Assignment :: Please copy each line in the records below that contains the string "violet".

Information ::
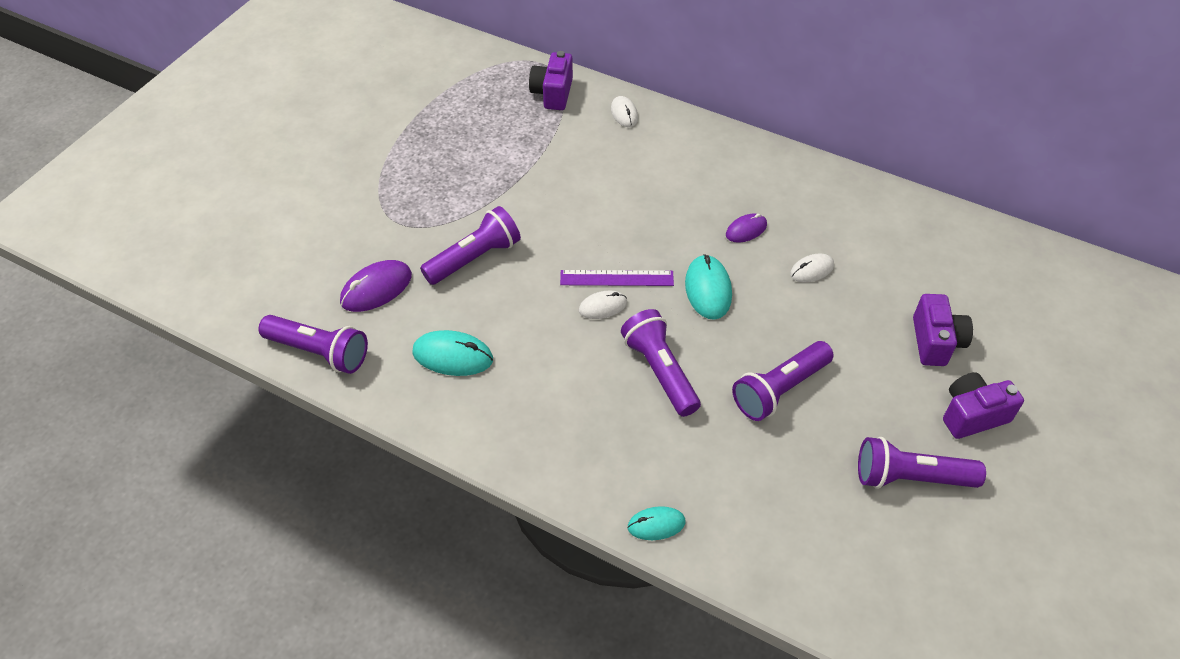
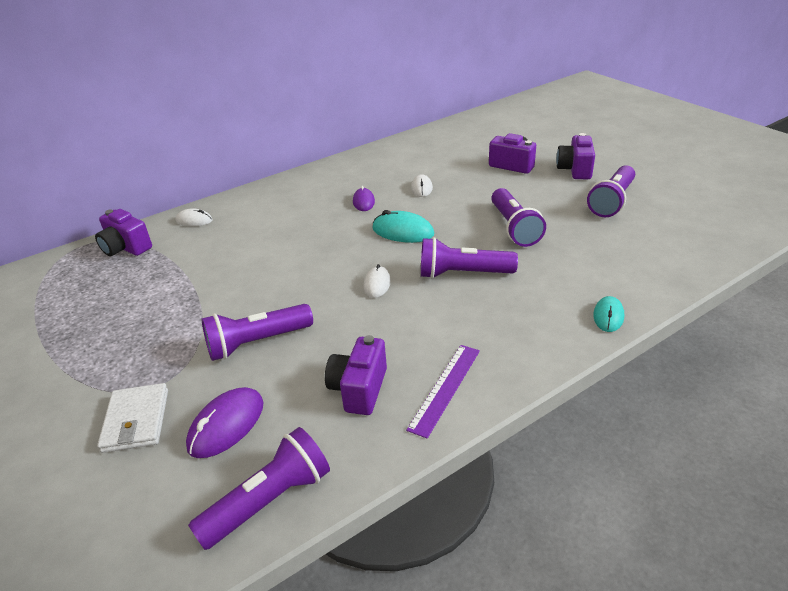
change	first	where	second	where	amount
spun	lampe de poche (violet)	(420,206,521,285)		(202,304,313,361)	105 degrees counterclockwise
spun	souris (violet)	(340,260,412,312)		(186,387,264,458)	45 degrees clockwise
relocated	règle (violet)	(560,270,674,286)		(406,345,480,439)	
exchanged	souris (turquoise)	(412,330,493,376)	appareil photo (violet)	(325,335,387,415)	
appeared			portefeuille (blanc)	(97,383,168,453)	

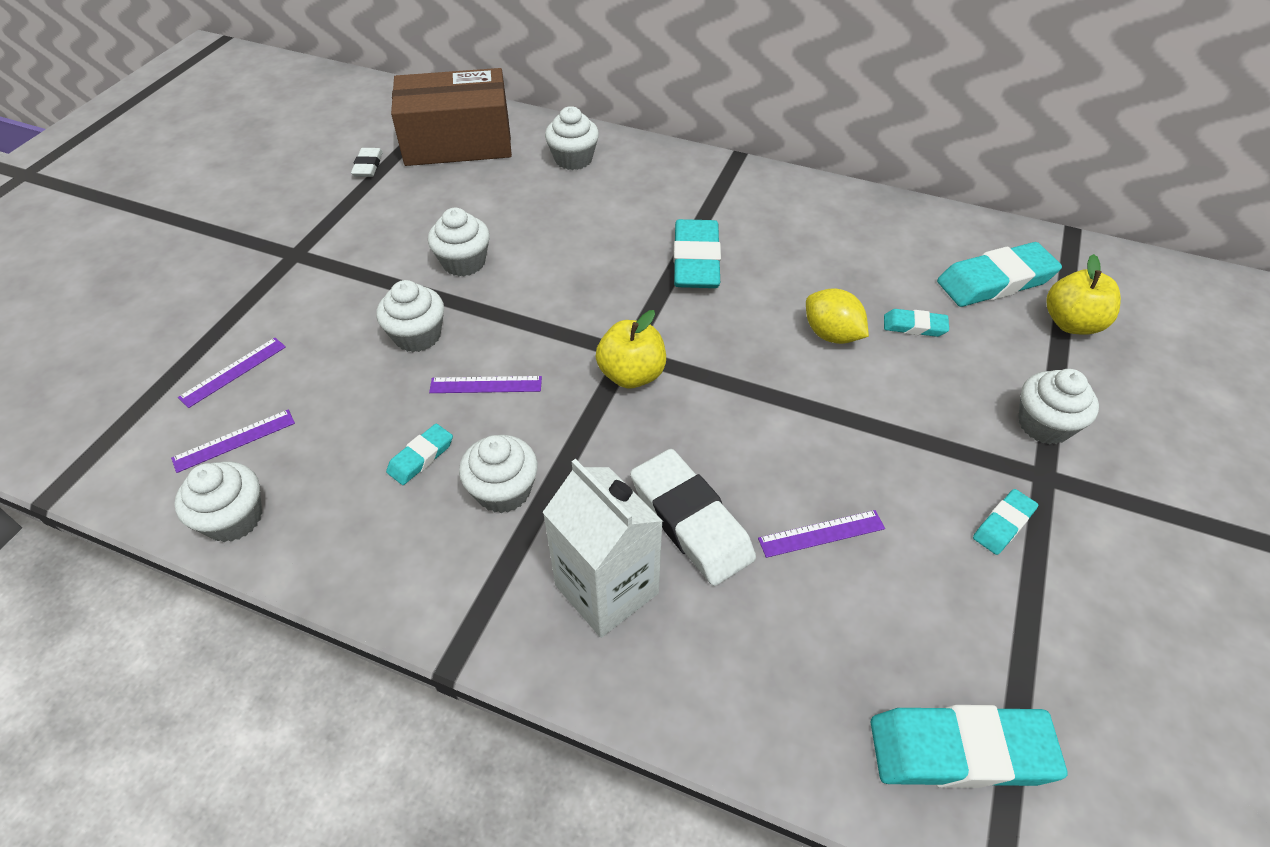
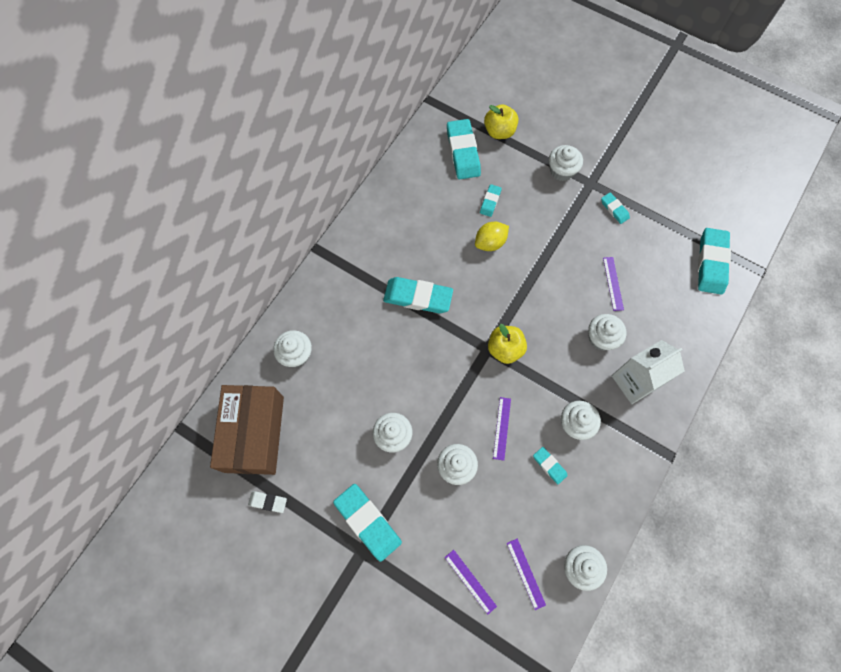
change	first	where	second	where	amount
exchanged	gomme (blanc)	(630,449,756,586)	muffin (blanc)	(588,314,626,351)	
appeared			gomme (turquoise)	(333,484,402,562)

Solution ::
spun	lampe de poche (violet)	(420,206,521,285)		(202,304,313,361)	105 degrees counterclockwise
spun	souris (violet)	(340,260,412,312)		(186,387,264,458)	45 degrees clockwise
relocated	règle (violet)	(560,270,674,286)		(406,345,480,439)	
exchanged	souris (turquoise)	(412,330,493,376)	appareil photo (violet)	(325,335,387,415)	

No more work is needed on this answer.